Please rewrite the lines below, swapping "gray concrete wall" for "white stucco wall" wherever it occurs and keeping everything else the same.

* * *

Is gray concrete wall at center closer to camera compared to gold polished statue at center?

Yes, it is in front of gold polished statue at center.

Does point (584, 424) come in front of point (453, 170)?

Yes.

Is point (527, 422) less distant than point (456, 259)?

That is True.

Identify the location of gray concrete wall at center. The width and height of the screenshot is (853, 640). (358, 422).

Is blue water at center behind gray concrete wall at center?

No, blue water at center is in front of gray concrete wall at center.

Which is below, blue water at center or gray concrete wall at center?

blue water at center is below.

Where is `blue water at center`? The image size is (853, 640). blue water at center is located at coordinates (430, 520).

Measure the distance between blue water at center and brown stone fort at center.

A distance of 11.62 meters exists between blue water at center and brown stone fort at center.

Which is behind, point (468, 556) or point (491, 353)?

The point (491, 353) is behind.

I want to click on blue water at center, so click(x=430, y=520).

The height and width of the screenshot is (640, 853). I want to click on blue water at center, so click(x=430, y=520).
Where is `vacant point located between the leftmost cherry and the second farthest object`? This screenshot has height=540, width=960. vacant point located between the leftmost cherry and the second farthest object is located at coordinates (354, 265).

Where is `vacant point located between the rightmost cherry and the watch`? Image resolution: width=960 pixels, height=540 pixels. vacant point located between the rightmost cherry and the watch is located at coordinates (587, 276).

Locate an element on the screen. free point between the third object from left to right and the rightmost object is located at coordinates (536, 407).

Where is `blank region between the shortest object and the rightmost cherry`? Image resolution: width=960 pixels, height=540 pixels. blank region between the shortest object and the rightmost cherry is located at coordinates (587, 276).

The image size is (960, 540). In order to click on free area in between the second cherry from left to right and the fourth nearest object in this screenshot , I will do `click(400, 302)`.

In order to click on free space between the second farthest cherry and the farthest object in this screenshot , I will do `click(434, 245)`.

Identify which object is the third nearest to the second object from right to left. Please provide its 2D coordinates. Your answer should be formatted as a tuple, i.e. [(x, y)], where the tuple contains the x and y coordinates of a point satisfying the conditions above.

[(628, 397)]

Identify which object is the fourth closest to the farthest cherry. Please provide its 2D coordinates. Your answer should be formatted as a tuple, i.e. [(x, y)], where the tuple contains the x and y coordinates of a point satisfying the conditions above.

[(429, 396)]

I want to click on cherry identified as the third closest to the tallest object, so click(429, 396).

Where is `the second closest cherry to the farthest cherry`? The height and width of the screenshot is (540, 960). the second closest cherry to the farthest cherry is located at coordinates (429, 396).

* * *

__RESPONSE TO THE EXERCISE__.
Is white stucco wall at center closer to camera compared to gold polished statue at center?

Yes, it is in front of gold polished statue at center.

Does point (584, 424) come in front of point (453, 170)?

Yes.

Is point (527, 422) less distant than point (456, 259)?

That is True.

Identify the location of white stucco wall at center. The width and height of the screenshot is (853, 640). (358, 422).

Is blue water at center behind white stucco wall at center?

No, blue water at center is in front of white stucco wall at center.

Which is below, blue water at center or white stucco wall at center?

blue water at center is below.

Where is `blue water at center`? The image size is (853, 640). blue water at center is located at coordinates (430, 520).

Measure the distance between blue water at center and brown stone fort at center.

A distance of 11.62 meters exists between blue water at center and brown stone fort at center.

Which is behind, point (468, 556) or point (491, 353)?

The point (491, 353) is behind.

I want to click on blue water at center, so click(x=430, y=520).

The height and width of the screenshot is (640, 853). I want to click on blue water at center, so click(x=430, y=520).
Where is `vacant point located between the leftmost cherry and the second farthest object`? This screenshot has height=540, width=960. vacant point located between the leftmost cherry and the second farthest object is located at coordinates (354, 265).

Where is `vacant point located between the rightmost cherry and the watch`? Image resolution: width=960 pixels, height=540 pixels. vacant point located between the rightmost cherry and the watch is located at coordinates (587, 276).

Locate an element on the screen. free point between the third object from left to right and the rightmost object is located at coordinates (536, 407).

Where is `blank region between the shortest object and the rightmost cherry`? Image resolution: width=960 pixels, height=540 pixels. blank region between the shortest object and the rightmost cherry is located at coordinates (587, 276).

The image size is (960, 540). In order to click on free area in between the second cherry from left to right and the fourth nearest object in this screenshot , I will do `click(400, 302)`.

In order to click on free space between the second farthest cherry and the farthest object in this screenshot , I will do `click(434, 245)`.

Identify which object is the third nearest to the second object from right to left. Please provide its 2D coordinates. Your answer should be formatted as a tuple, i.e. [(x, y)], where the tuple contains the x and y coordinates of a point satisfying the conditions above.

[(628, 397)]

Identify which object is the fourth closest to the farthest cherry. Please provide its 2D coordinates. Your answer should be formatted as a tuple, i.e. [(x, y)], where the tuple contains the x and y coordinates of a point satisfying the conditions above.

[(429, 396)]

I want to click on cherry identified as the third closest to the tallest object, so click(429, 396).

Where is `the second closest cherry to the farthest cherry`? The height and width of the screenshot is (540, 960). the second closest cherry to the farthest cherry is located at coordinates (429, 396).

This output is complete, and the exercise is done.